**Assignment**. Would you please restate all of the entries exactly, apart from the pictures?

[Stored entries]
==========

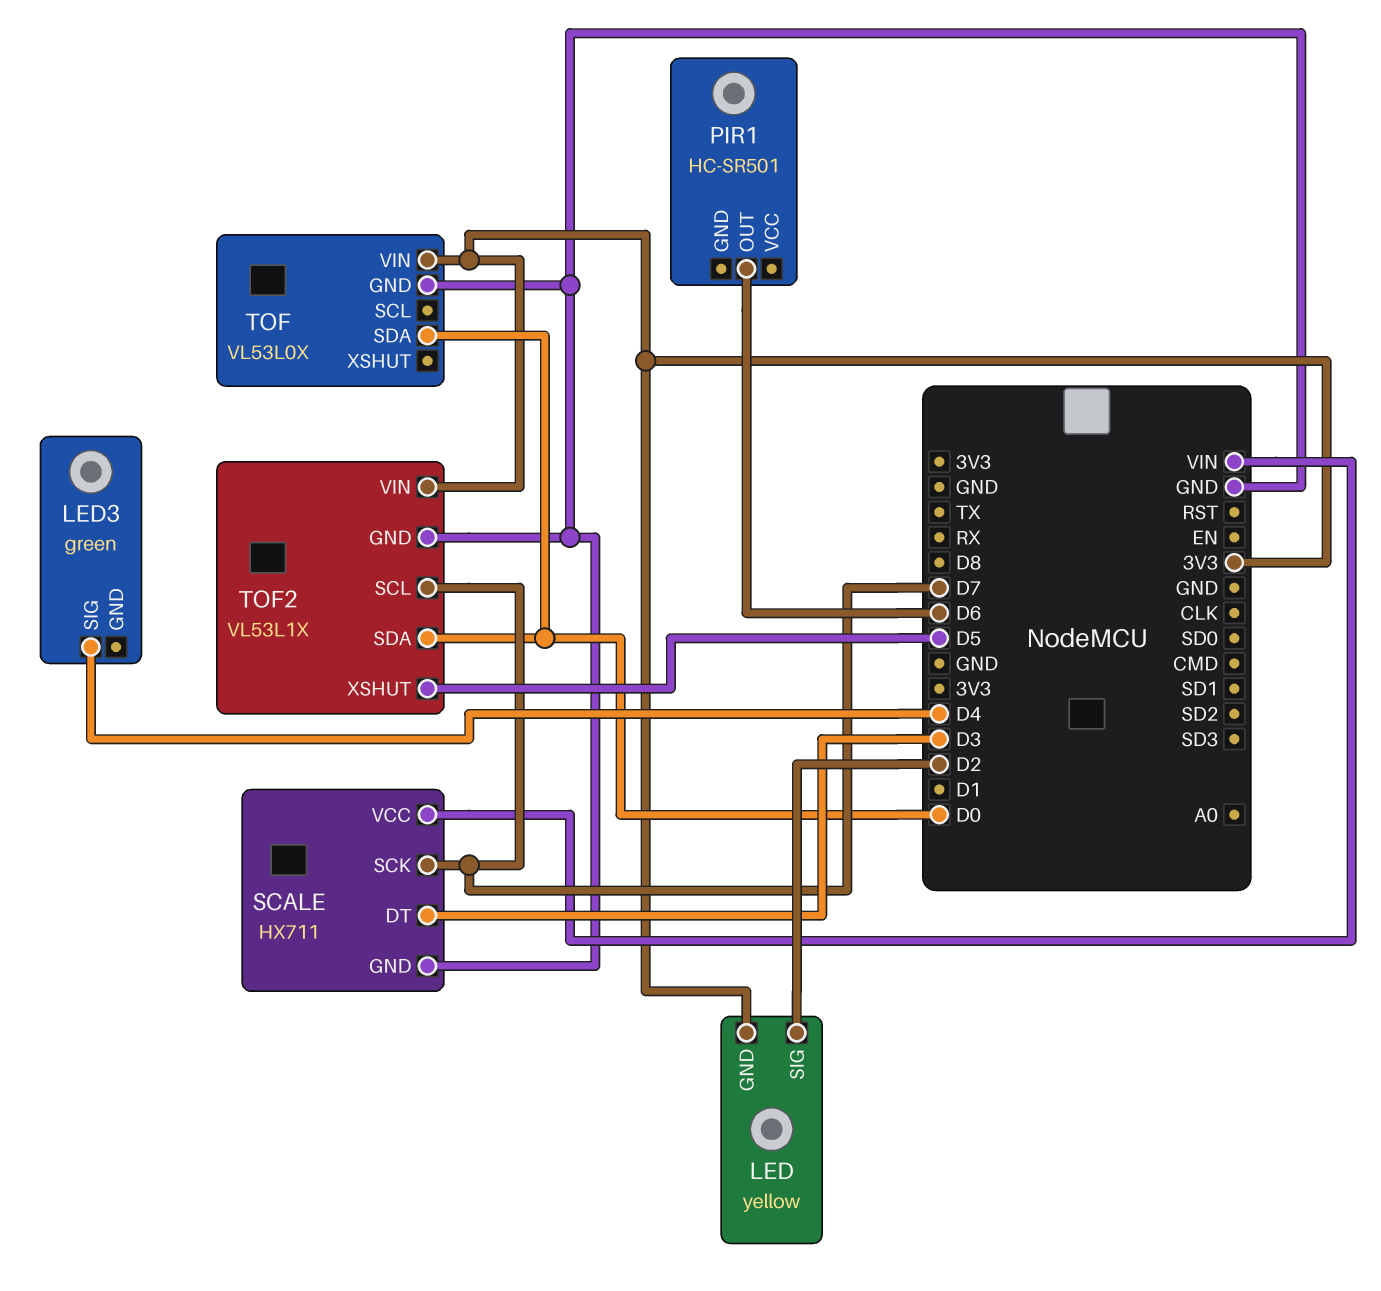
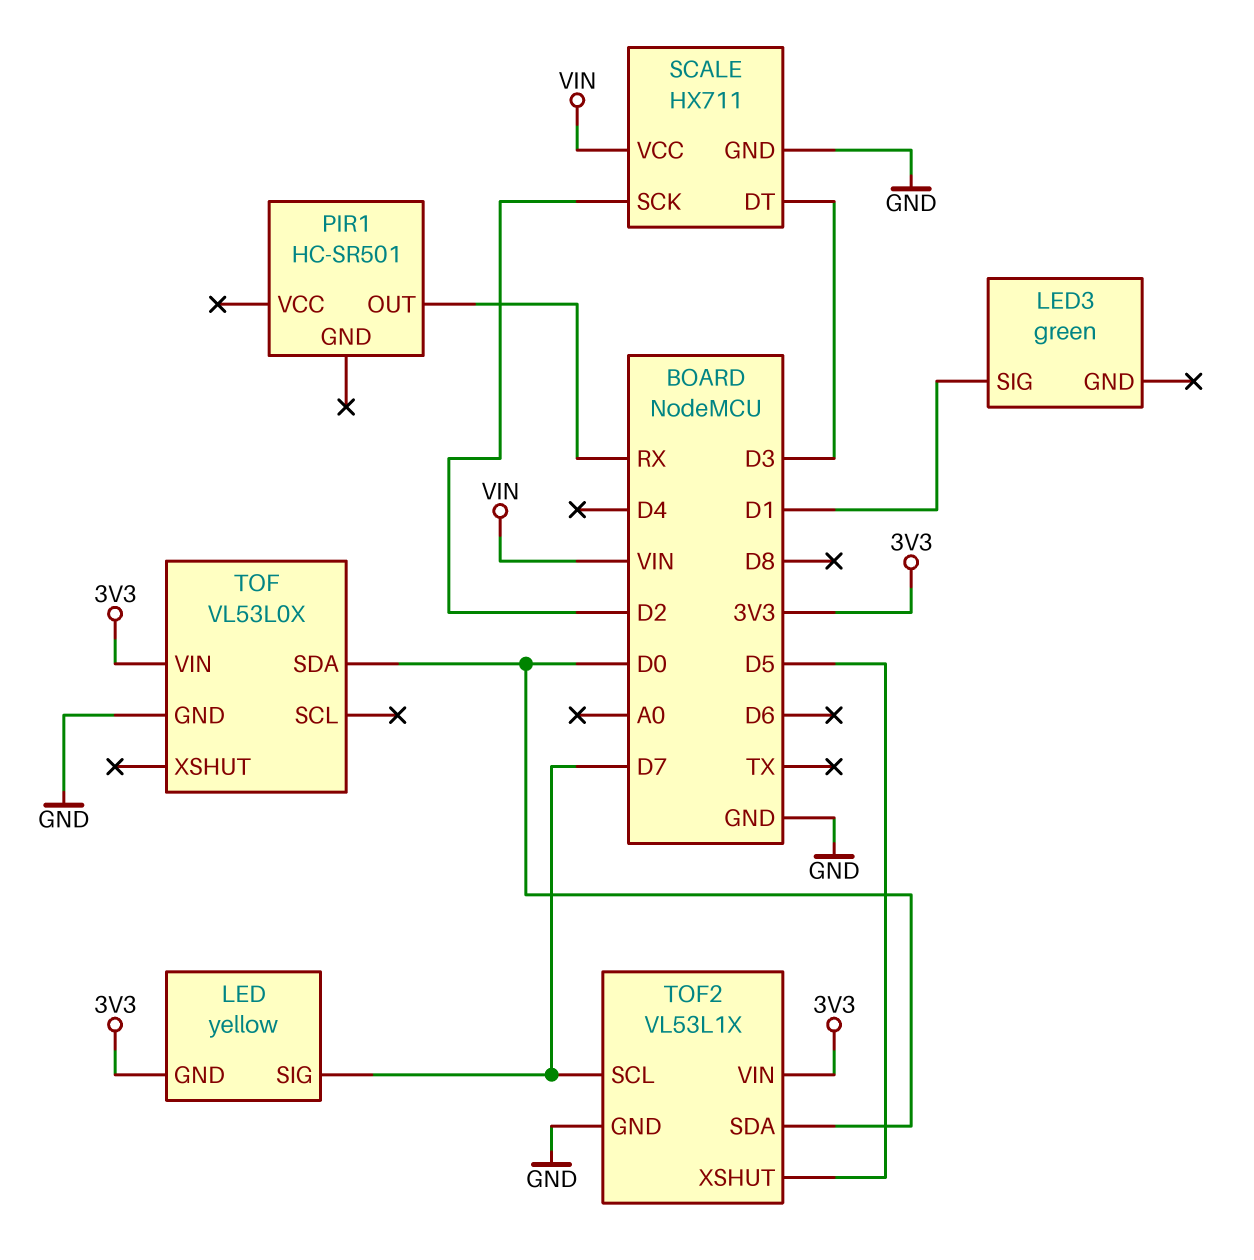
LED pin SIG: D2 -> D7
LED3 pin SIG: D4 -> D1
PIR1 pin OUT: D6 -> RX
SCALE pin SCK: D7 -> D2

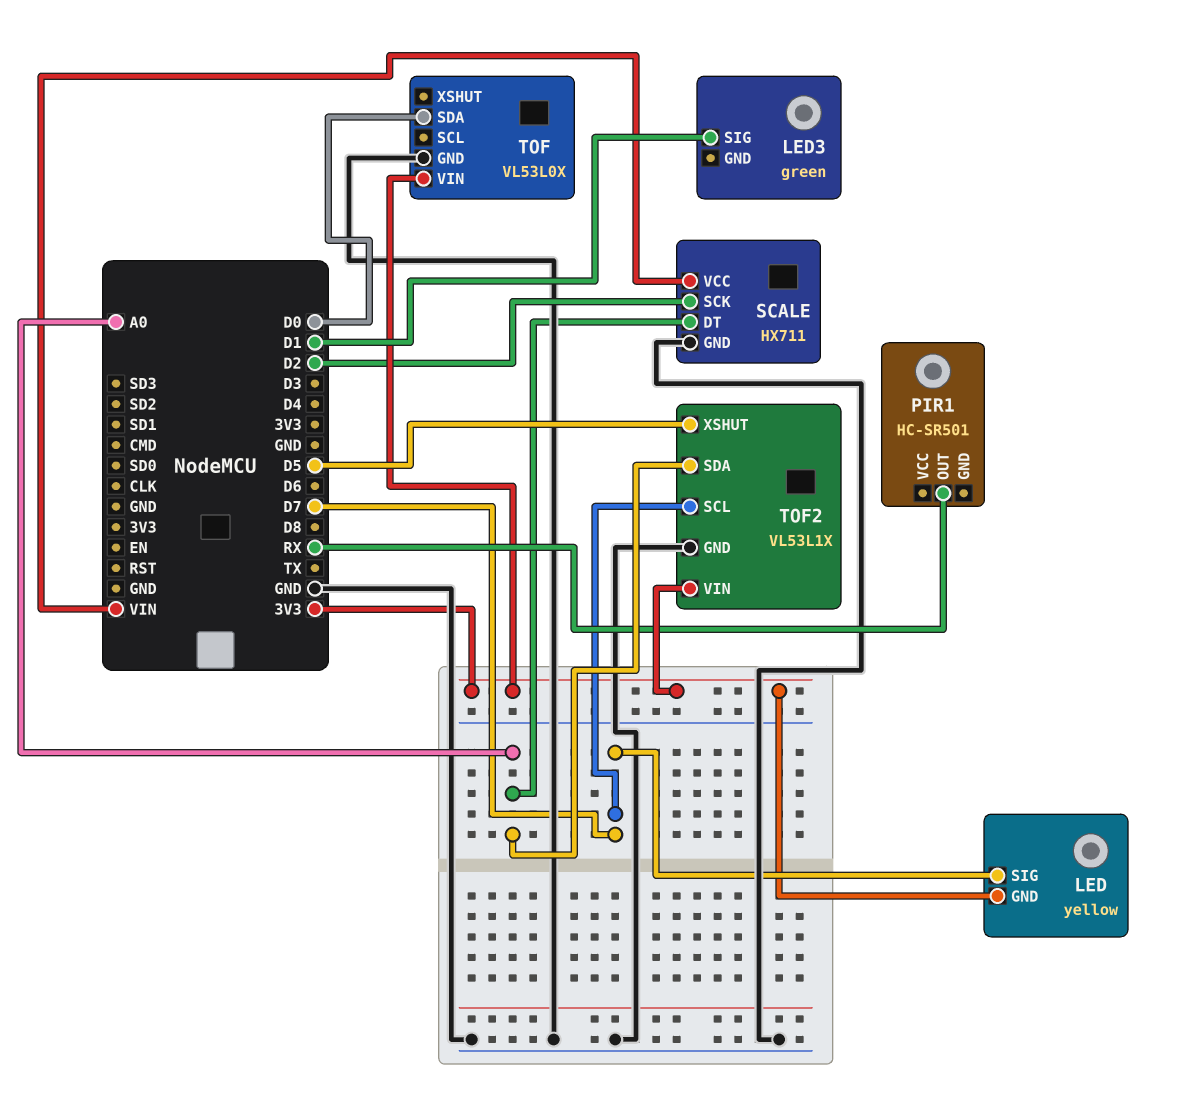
SCALE pin DT: D3 -> A0
TOF2 pin SDA: D0 -> A0

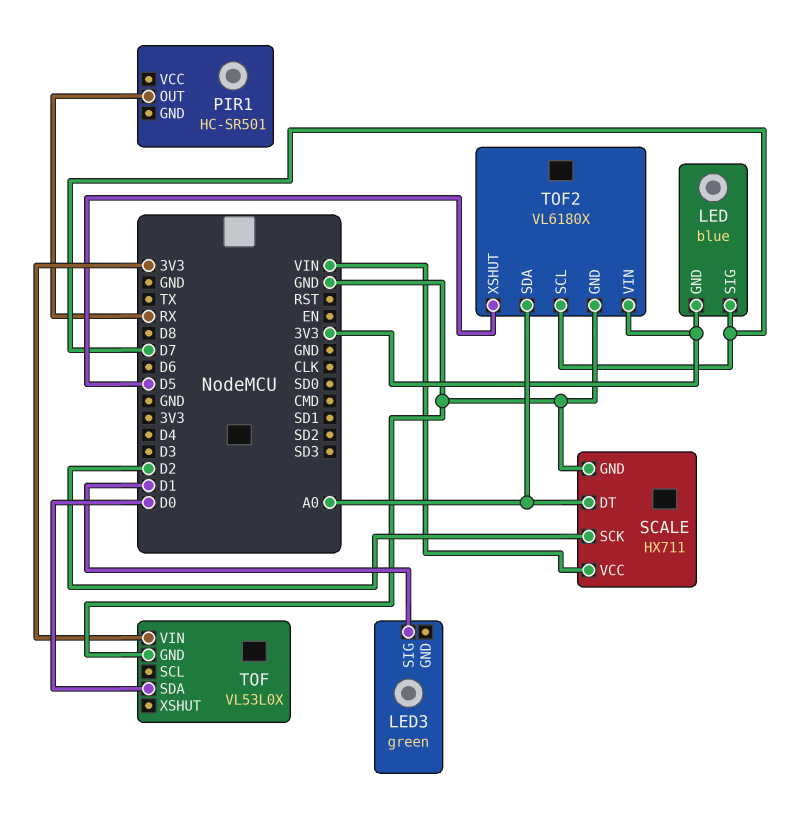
LED: yellow -> blue
TOF2: VL53L1X -> VL6180X

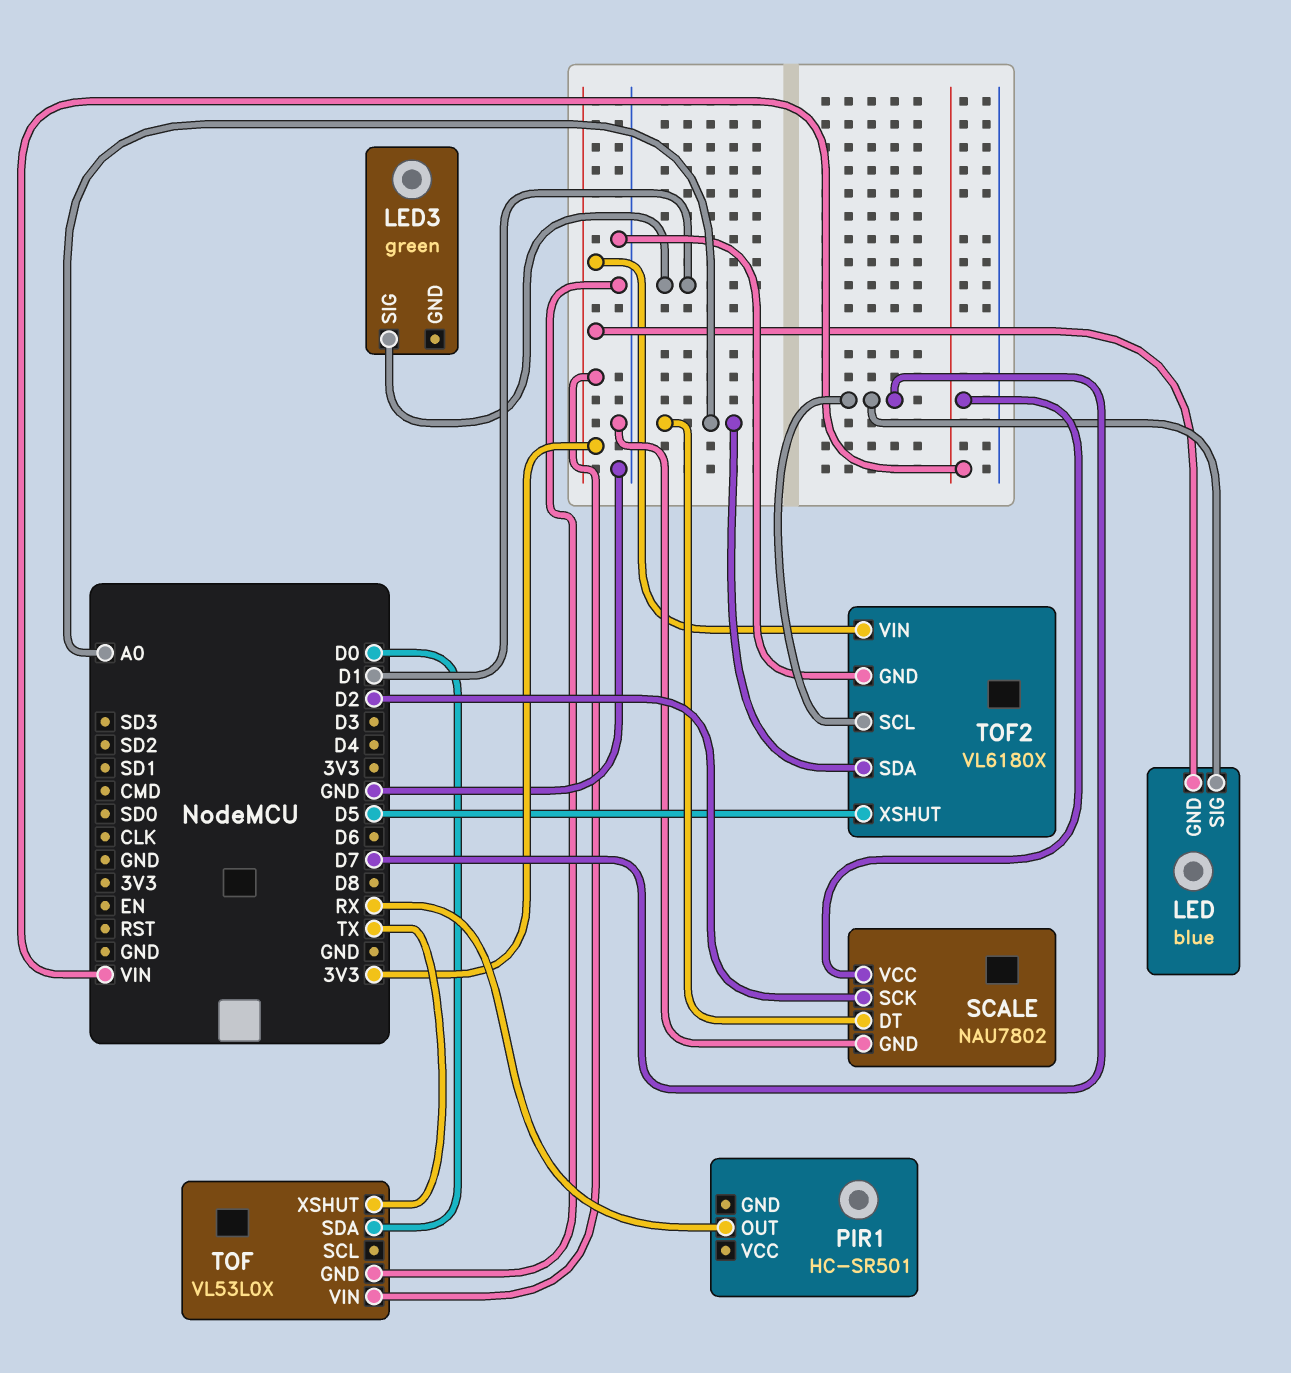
SCALE: HX711 -> NAU7802
TOF pin XSHUT: none -> TX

==========

**Answer space**.
LED pin SIG: D2 -> D7
LED3 pin SIG: D4 -> D1
PIR1 pin OUT: D6 -> RX
SCALE pin SCK: D7 -> D2

SCALE pin DT: D3 -> A0
TOF2 pin SDA: D0 -> A0

LED: yellow -> blue
TOF2: VL53L1X -> VL6180X

SCALE: HX711 -> NAU7802
TOF pin XSHUT: none -> TX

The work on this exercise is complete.